*Exercise description*
Gather all lines from the material that contain "none".

::: Data to examine

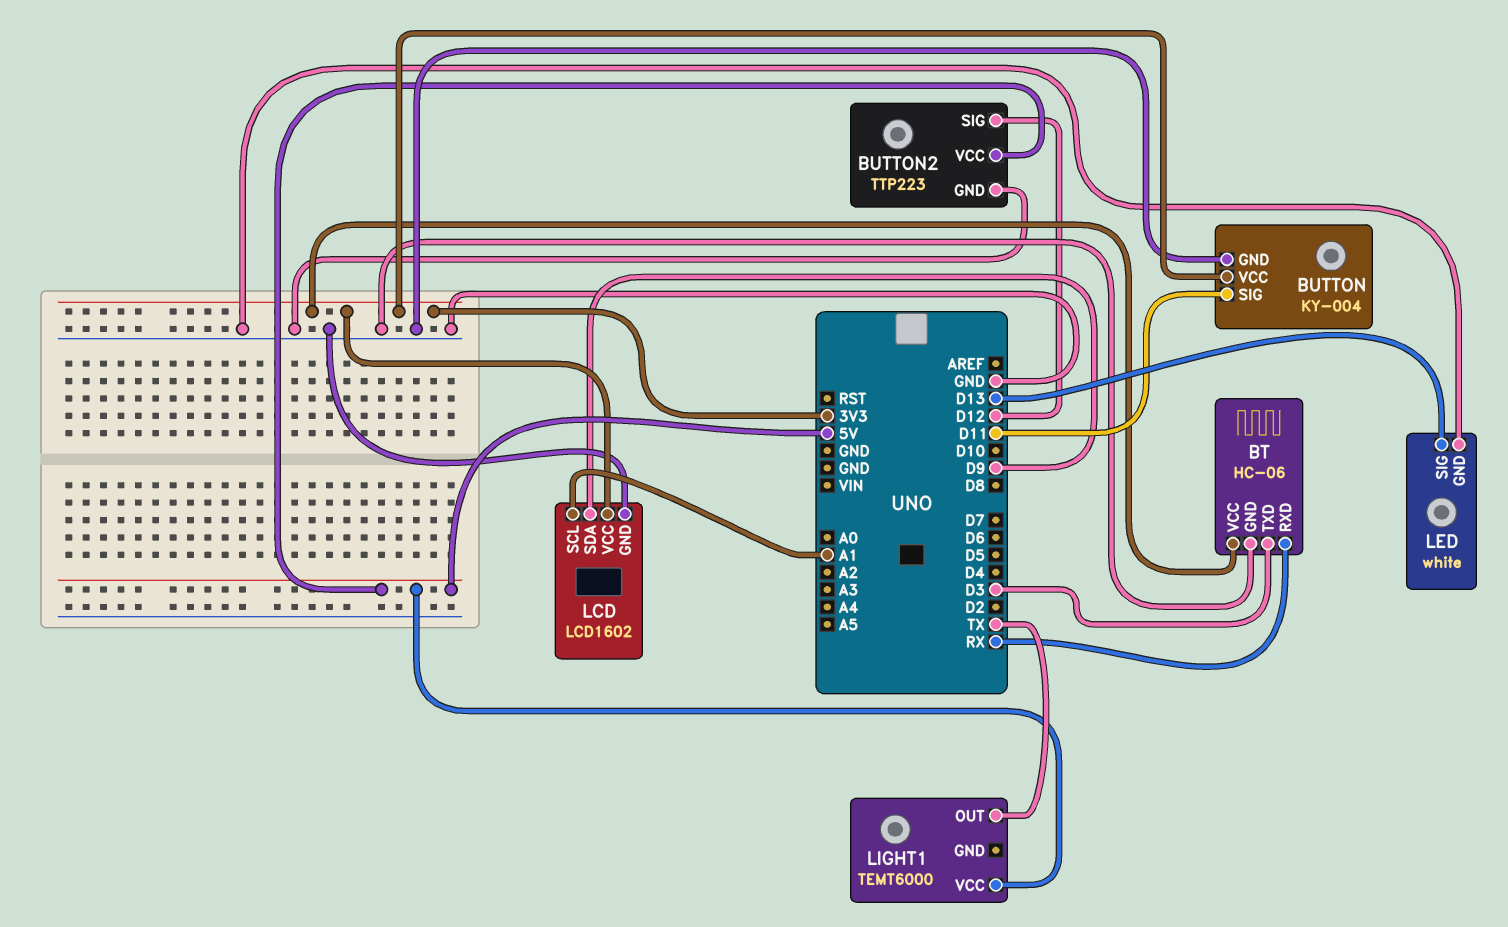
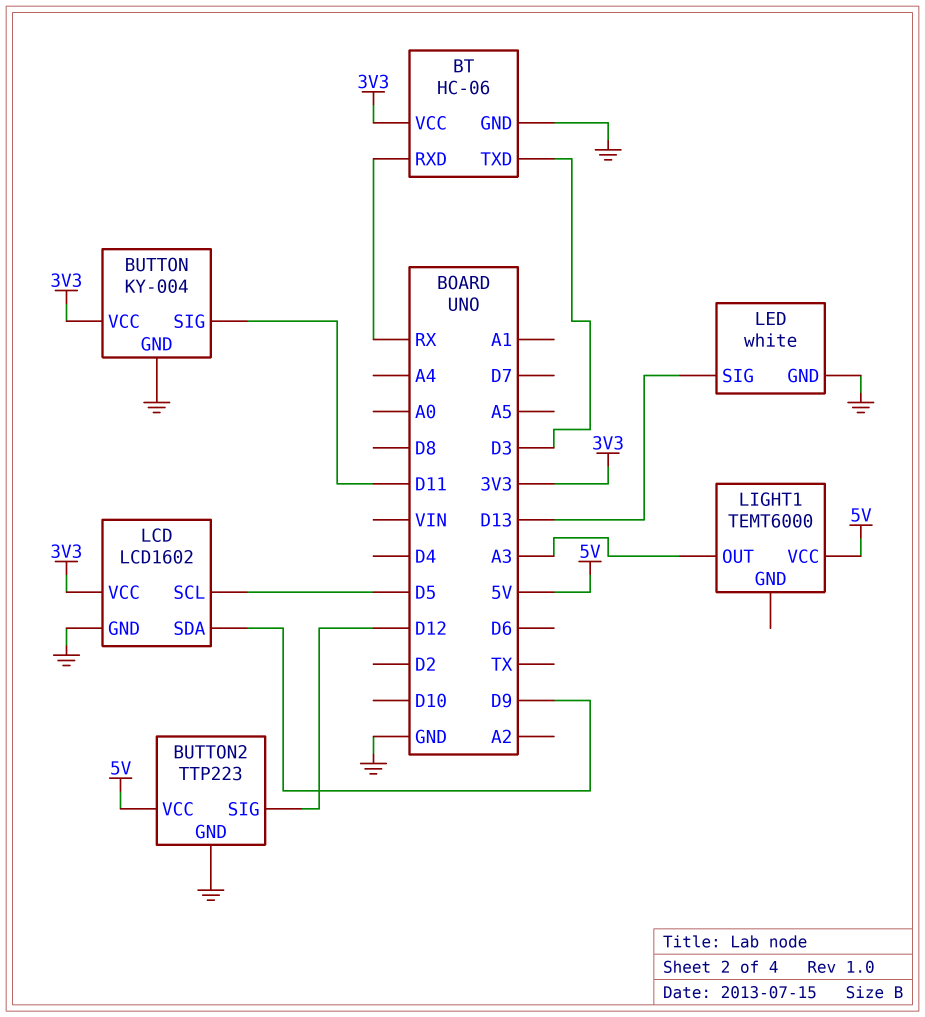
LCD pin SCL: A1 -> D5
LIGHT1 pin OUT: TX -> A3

::::::
::: Data to examine

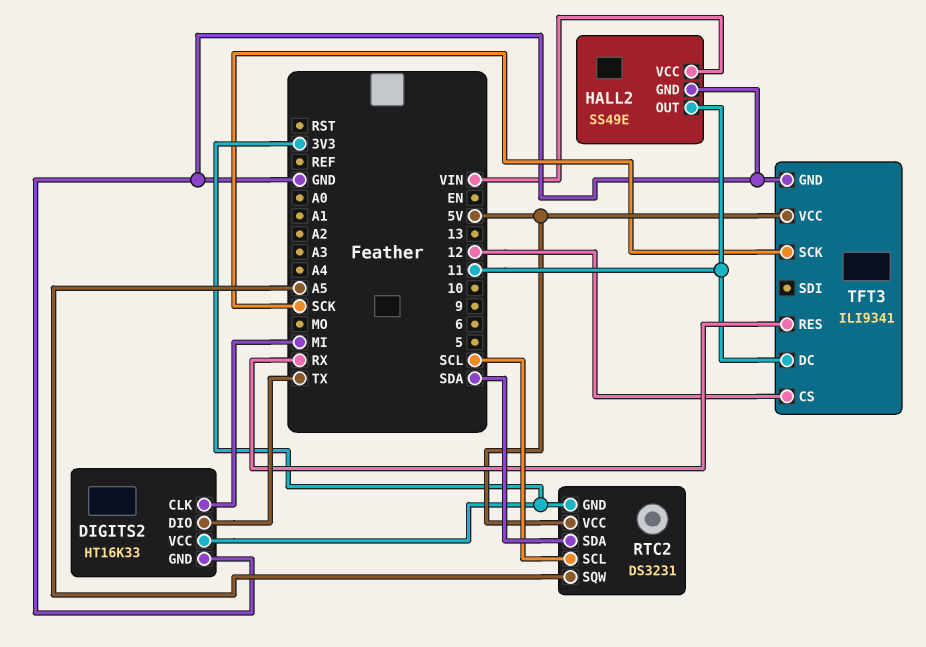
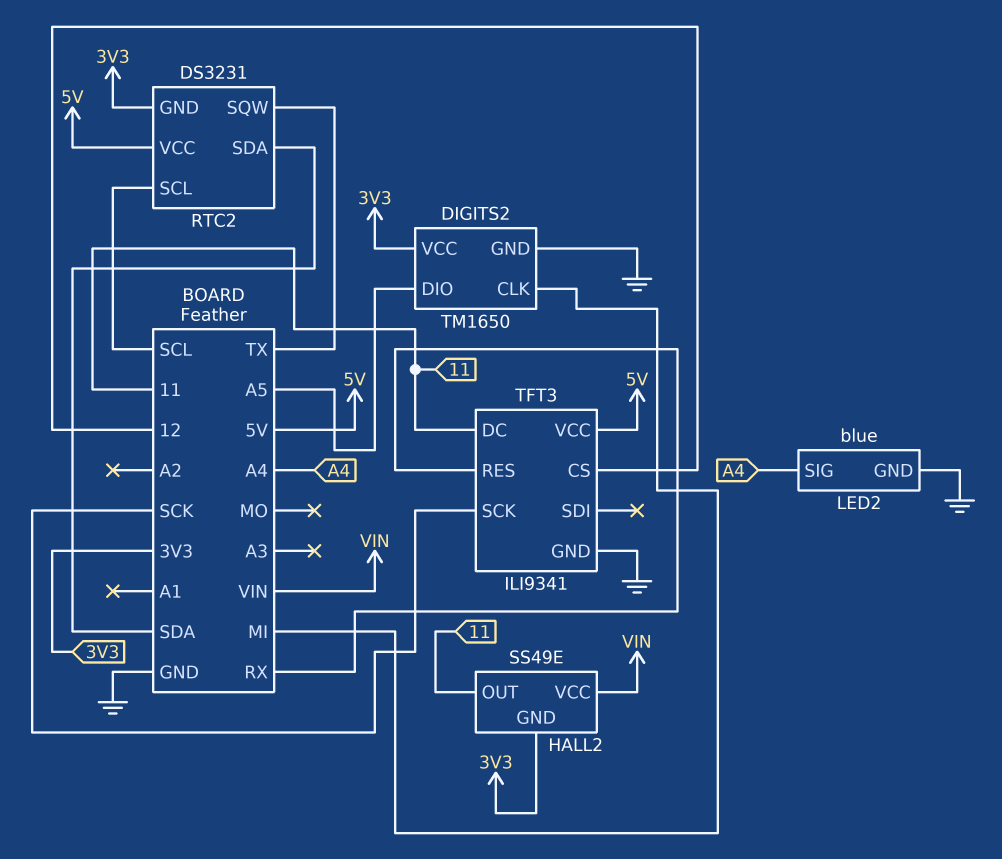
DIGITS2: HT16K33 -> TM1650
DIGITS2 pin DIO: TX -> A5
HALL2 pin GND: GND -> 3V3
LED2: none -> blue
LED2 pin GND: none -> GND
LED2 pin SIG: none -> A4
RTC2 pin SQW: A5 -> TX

::::::

*Answer*
LED2: none -> blue
LED2 pin GND: none -> GND
LED2 pin SIG: none -> A4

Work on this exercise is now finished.